SOURCE INFORMATION: Begin
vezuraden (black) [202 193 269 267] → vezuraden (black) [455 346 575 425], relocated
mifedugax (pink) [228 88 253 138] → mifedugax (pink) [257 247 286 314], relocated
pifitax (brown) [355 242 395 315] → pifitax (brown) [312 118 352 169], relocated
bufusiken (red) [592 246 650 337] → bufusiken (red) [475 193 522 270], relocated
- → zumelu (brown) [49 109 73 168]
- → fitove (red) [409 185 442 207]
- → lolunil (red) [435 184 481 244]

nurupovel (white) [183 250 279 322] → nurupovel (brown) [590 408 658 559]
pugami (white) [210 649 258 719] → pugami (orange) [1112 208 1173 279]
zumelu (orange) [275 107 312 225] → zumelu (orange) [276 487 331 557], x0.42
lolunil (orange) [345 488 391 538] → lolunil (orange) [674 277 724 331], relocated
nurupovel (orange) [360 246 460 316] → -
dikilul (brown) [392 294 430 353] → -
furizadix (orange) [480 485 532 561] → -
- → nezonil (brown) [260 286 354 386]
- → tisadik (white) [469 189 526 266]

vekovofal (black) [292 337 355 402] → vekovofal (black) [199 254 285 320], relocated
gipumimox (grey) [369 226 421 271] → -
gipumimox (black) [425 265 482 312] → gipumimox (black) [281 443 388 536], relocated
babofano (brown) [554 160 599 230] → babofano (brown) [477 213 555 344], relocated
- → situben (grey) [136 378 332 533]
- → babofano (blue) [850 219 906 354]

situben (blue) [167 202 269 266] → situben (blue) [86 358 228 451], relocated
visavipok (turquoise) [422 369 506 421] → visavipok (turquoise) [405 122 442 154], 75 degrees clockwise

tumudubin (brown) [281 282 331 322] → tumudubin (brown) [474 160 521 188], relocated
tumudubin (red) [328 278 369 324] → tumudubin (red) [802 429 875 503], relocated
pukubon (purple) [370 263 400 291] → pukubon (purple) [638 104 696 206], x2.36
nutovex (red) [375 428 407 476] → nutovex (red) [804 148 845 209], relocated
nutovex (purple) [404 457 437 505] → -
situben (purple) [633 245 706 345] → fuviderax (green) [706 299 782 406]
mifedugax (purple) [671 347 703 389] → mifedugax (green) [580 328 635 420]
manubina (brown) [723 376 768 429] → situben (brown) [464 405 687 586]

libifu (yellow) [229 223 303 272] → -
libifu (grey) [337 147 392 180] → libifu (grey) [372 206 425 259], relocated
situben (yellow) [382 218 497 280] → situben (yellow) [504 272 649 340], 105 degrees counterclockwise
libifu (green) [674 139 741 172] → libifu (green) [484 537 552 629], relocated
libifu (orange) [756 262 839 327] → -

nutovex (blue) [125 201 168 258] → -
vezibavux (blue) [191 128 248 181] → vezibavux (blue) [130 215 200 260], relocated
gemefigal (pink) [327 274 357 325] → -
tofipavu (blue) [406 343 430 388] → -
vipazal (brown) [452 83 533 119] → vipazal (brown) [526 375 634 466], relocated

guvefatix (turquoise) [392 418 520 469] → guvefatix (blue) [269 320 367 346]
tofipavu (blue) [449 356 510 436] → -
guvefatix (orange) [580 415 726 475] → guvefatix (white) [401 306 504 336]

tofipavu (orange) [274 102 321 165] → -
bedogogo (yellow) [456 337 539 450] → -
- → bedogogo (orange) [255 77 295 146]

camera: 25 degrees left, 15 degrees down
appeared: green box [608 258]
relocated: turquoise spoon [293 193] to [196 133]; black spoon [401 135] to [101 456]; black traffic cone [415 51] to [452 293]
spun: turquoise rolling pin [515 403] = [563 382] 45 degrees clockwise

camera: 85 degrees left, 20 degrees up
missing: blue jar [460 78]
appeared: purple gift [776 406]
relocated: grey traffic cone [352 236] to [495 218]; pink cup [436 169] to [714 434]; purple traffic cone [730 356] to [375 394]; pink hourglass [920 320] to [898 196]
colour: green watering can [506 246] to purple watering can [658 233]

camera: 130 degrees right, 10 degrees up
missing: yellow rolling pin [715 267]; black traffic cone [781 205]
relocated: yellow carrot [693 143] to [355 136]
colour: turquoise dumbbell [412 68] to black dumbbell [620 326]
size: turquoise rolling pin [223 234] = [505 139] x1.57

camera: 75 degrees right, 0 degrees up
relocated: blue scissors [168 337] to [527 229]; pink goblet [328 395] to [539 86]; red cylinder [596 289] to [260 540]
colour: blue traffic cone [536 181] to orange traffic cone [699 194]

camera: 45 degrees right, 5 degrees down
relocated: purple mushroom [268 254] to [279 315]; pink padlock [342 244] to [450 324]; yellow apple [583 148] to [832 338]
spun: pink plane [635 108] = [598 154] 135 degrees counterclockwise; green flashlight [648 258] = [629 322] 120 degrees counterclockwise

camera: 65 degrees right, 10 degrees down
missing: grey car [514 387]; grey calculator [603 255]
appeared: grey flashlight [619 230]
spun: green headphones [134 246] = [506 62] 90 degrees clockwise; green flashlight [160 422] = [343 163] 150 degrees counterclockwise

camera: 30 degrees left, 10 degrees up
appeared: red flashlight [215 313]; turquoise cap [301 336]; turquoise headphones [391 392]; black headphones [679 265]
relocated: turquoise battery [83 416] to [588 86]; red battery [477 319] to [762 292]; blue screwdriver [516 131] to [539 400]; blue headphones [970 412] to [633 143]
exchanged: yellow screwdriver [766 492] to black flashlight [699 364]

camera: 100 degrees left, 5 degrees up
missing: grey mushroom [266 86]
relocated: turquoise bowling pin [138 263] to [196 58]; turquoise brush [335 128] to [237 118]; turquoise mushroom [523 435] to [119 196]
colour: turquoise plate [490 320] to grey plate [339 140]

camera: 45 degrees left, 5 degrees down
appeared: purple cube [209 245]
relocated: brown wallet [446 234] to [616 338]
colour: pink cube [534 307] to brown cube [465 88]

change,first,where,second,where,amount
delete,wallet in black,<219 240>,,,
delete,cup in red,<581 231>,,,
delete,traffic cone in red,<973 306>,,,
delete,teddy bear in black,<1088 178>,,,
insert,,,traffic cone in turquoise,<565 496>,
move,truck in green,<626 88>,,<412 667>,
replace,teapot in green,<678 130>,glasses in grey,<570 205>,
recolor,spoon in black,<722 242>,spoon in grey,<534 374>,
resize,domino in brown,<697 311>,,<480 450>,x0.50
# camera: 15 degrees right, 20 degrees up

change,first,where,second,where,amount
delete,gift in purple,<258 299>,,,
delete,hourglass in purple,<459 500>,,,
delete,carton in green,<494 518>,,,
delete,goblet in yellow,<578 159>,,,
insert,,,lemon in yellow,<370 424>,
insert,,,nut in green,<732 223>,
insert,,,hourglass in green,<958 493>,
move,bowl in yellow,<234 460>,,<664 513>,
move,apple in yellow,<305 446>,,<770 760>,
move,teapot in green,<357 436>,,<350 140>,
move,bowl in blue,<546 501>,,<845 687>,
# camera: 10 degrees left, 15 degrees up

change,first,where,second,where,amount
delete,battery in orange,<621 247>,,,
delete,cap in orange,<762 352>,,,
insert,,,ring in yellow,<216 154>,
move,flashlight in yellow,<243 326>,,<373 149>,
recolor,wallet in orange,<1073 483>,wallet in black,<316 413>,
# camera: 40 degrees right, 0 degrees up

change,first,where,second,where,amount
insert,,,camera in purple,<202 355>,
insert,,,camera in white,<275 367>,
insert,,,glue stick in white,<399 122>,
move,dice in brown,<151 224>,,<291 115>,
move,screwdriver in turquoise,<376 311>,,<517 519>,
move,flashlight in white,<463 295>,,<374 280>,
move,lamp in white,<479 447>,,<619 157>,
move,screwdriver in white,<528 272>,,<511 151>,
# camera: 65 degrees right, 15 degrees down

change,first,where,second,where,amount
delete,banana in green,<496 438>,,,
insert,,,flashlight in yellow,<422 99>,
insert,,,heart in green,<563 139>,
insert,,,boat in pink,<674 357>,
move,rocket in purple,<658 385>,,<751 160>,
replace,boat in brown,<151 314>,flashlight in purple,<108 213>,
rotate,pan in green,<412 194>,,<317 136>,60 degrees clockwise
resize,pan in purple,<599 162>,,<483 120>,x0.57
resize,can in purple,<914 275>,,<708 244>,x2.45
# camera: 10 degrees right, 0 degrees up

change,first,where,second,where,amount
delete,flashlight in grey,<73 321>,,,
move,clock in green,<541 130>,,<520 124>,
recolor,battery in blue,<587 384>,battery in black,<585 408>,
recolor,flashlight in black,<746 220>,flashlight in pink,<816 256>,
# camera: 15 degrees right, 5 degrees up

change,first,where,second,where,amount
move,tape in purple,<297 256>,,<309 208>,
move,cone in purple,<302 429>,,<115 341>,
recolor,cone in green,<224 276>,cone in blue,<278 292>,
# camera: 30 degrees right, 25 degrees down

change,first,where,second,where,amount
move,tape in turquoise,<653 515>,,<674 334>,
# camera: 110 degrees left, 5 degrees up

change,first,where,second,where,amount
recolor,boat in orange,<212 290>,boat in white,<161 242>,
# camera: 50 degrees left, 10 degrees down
SOURCE INFORMATION: End
WORK REQUIRED: The required output is every line above from the one with "furizadix (orange) [480" down to the one with "manubina (brown) [723", restated word for word, ends included.

ANSWER AREA:
furizadix (orange) [480 485 532 561] → -
- → nezonil (brown) [260 286 354 386]
- → tisadik (white) [469 189 526 266]

vekovofal (black) [292 337 355 402] → vekovofal (black) [199 254 285 320], relocated
gipumimox (grey) [369 226 421 271] → -
gipumimox (black) [425 265 482 312] → gipumimox (black) [281 443 388 536], relocated
babofano (brown) [554 160 599 230] → babofano (brown) [477 213 555 344], relocated
- → situben (grey) [136 378 332 533]
- → babofano (blue) [850 219 906 354]

situben (blue) [167 202 269 266] → situben (blue) [86 358 228 451], relocated
visavipok (turquoise) [422 369 506 421] → visavipok (turquoise) [405 122 442 154], 75 degrees clockwise

tumudubin (brown) [281 282 331 322] → tumudubin (brown) [474 160 521 188], relocated
tumudubin (red) [328 278 369 324] → tumudubin (red) [802 429 875 503], relocated
pukubon (purple) [370 263 400 291] → pukubon (purple) [638 104 696 206], x2.36
nutovex (red) [375 428 407 476] → nutovex (red) [804 148 845 209], relocated
nutovex (purple) [404 457 437 505] → -
situben (purple) [633 245 706 345] → fuviderax (green) [706 299 782 406]
mifedugax (purple) [671 347 703 389] → mifedugax (green) [580 328 635 420]
manubina (brown) [723 376 768 429] → situben (brown) [464 405 687 586]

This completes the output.